• Provided data:
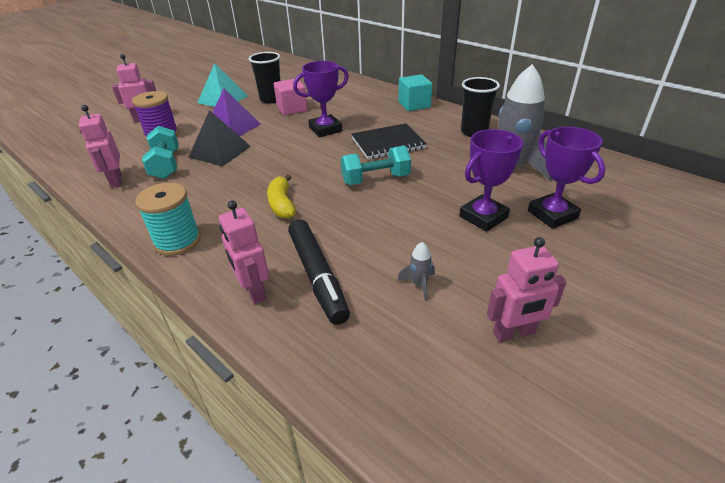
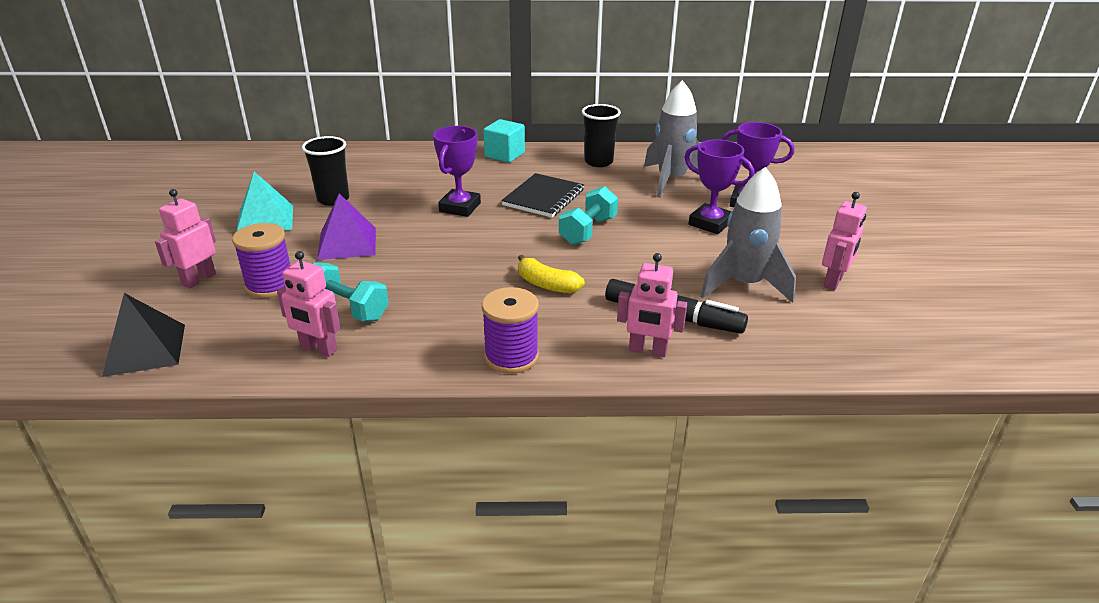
camera: 45 degrees left, 5 degrees down
(177, 241) = (511, 357): turquoise spool -> purple spool
(220, 151) = (385, 270): black pyramid -> black pyramid (145, 349)
(292, 109) = (380, 200): pink cube -> none
(419, 284) = (744, 285): grey rocket -> grey rocket, size x2.50
(483, 217) = (710, 223): purple trophy -> purple trophy turned 60 degrees counterclockwise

• Instructions for the task: Copy out every entry above word for word; omit the images.

• Response for this exercise:
camera: 45 degrees left, 5 degrees down
(177, 241) = (511, 357): turquoise spool -> purple spool
(220, 151) = (385, 270): black pyramid -> black pyramid (145, 349)
(292, 109) = (380, 200): pink cube -> none
(419, 284) = (744, 285): grey rocket -> grey rocket, size x2.50
(483, 217) = (710, 223): purple trophy -> purple trophy turned 60 degrees counterclockwise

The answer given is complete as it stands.